───── Task input ─────
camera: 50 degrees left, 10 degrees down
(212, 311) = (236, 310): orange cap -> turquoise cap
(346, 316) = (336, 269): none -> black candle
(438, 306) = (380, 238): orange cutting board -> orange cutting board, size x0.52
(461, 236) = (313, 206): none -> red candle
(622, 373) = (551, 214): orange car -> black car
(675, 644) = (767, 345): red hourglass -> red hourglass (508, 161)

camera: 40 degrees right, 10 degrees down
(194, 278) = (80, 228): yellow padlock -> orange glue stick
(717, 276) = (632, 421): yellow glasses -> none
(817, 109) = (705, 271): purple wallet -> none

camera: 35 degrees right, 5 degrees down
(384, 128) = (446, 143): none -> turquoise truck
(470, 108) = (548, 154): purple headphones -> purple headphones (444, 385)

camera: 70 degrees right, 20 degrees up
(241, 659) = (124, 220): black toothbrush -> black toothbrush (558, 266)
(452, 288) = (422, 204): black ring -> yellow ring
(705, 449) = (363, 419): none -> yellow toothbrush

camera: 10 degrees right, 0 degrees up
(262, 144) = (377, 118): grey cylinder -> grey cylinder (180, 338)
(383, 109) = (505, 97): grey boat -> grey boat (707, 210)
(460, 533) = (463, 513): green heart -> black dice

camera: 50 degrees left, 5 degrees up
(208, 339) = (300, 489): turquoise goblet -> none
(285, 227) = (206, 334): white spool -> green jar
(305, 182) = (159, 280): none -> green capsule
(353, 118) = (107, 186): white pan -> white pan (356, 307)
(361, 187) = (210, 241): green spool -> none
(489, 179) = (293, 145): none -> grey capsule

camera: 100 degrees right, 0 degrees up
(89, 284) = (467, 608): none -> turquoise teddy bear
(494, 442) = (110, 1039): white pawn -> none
─────
Could you retype every record above exactly as given?

camera: 50 degrees left, 10 degrees down
(212, 311) = (236, 310): orange cap -> turquoise cap
(346, 316) = (336, 269): none -> black candle
(438, 306) = (380, 238): orange cutting board -> orange cutting board, size x0.52
(461, 236) = (313, 206): none -> red candle
(622, 373) = (551, 214): orange car -> black car
(675, 644) = (767, 345): red hourglass -> red hourglass (508, 161)

camera: 40 degrees right, 10 degrees down
(194, 278) = (80, 228): yellow padlock -> orange glue stick
(717, 276) = (632, 421): yellow glasses -> none
(817, 109) = (705, 271): purple wallet -> none

camera: 35 degrees right, 5 degrees down
(384, 128) = (446, 143): none -> turquoise truck
(470, 108) = (548, 154): purple headphones -> purple headphones (444, 385)

camera: 70 degrees right, 20 degrees up
(241, 659) = (124, 220): black toothbrush -> black toothbrush (558, 266)
(452, 288) = (422, 204): black ring -> yellow ring
(705, 449) = (363, 419): none -> yellow toothbrush

camera: 10 degrees right, 0 degrees up
(262, 144) = (377, 118): grey cylinder -> grey cylinder (180, 338)
(383, 109) = (505, 97): grey boat -> grey boat (707, 210)
(460, 533) = (463, 513): green heart -> black dice

camera: 50 degrees left, 5 degrees up
(208, 339) = (300, 489): turquoise goblet -> none
(285, 227) = (206, 334): white spool -> green jar
(305, 182) = (159, 280): none -> green capsule
(353, 118) = (107, 186): white pan -> white pan (356, 307)
(361, 187) = (210, 241): green spool -> none
(489, 179) = (293, 145): none -> grey capsule

camera: 100 degrees right, 0 degrees up
(89, 284) = (467, 608): none -> turquoise teddy bear
(494, 442) = (110, 1039): white pawn -> none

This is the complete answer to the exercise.